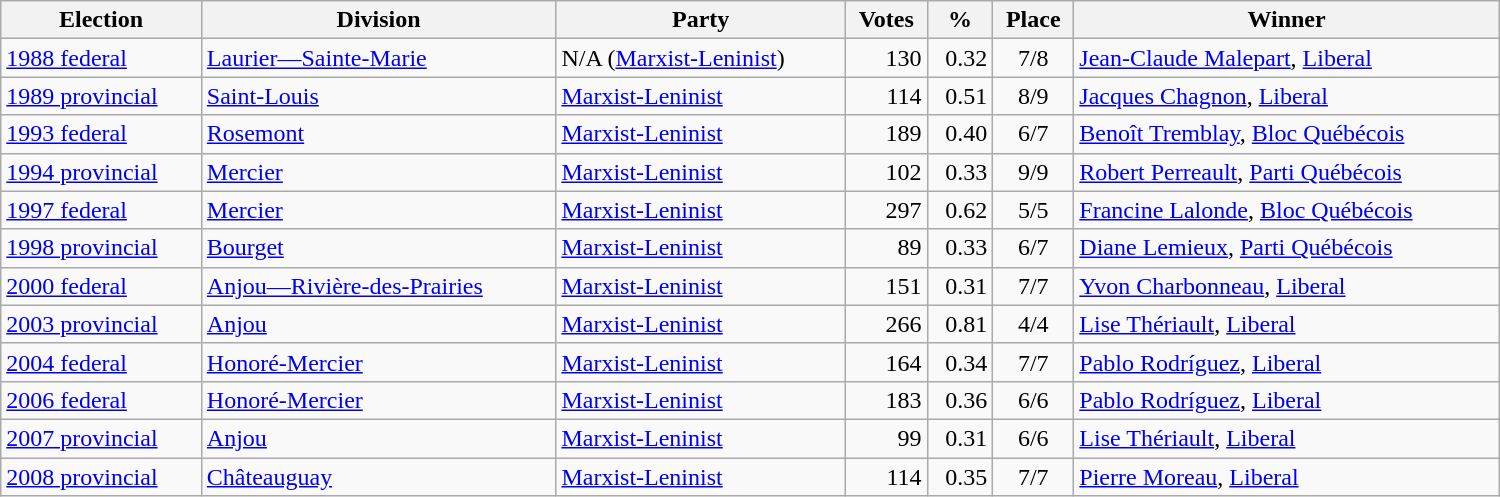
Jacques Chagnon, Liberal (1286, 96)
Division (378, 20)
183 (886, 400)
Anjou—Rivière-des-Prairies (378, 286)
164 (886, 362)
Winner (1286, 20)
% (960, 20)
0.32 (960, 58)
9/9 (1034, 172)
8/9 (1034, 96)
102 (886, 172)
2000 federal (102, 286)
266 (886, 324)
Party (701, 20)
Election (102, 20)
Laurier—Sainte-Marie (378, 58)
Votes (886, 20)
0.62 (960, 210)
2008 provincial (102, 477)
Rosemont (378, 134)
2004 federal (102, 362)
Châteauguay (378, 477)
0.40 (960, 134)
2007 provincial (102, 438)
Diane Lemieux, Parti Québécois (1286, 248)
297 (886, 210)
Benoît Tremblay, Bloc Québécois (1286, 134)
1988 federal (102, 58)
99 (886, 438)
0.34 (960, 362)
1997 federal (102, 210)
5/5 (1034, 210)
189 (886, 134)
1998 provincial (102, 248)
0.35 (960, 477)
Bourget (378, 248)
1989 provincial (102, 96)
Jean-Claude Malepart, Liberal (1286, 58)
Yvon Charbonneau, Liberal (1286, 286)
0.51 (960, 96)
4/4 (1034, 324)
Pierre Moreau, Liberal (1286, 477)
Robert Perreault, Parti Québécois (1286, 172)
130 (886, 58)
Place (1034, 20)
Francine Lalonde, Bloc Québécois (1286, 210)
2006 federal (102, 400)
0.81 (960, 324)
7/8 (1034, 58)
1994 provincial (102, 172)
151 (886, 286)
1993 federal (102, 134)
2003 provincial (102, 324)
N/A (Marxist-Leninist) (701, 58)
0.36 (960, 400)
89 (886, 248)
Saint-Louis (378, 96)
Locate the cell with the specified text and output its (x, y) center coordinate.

★ ★ ★ ★ ★ ★ ★

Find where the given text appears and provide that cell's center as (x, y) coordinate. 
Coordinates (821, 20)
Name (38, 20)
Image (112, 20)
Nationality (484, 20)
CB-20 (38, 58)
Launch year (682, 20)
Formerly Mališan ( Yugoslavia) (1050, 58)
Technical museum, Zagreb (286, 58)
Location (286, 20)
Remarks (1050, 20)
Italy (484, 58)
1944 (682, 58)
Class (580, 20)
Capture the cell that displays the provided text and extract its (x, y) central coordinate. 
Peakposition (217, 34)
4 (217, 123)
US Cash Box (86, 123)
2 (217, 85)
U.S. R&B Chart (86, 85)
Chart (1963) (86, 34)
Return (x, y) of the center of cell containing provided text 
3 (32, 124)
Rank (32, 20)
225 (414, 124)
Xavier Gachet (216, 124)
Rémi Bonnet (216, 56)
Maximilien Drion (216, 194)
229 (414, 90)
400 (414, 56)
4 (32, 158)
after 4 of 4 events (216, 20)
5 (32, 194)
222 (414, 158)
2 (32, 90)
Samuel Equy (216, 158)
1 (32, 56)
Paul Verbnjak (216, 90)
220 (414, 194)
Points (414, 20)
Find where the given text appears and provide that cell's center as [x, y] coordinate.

★ ★ ★ ★ ★ ★ ★

» **What to produce**
Copy the lines of the records word for word, starting at the line that contains "(x, y) coordinate." and ending at the line that contains "[x, y] coordinate.".

» **Finished exercise**
Find where the given text appears and provide that cell's center as (x, y) coordinate. 
Coordinates (821, 20)
Name (38, 20)
Image (112, 20)
Nationality (484, 20)
CB-20 (38, 58)
Launch year (682, 20)
Formerly Mališan ( Yugoslavia) (1050, 58)
Technical museum, Zagreb (286, 58)
Location (286, 20)
Remarks (1050, 20)
Italy (484, 58)
1944 (682, 58)
Class (580, 20)
Capture the cell that displays the provided text and extract its (x, y) central coordinate. 
Peakposition (217, 34)
4 (217, 123)
US Cash Box (86, 123)
2 (217, 85)
U.S. R&B Chart (86, 85)
Chart (1963) (86, 34)
Return (x, y) of the center of cell containing provided text 
3 (32, 124)
Rank (32, 20)
225 (414, 124)
Xavier Gachet (216, 124)
Rémi Bonnet (216, 56)
Maximilien Drion (216, 194)
229 (414, 90)
400 (414, 56)
4 (32, 158)
after 4 of 4 events (216, 20)
5 (32, 194)
222 (414, 158)
2 (32, 90)
Samuel Equy (216, 158)
1 (32, 56)
Paul Verbnjak (216, 90)
220 (414, 194)
Points (414, 20)
Find where the given text appears and provide that cell's center as [x, y] coordinate.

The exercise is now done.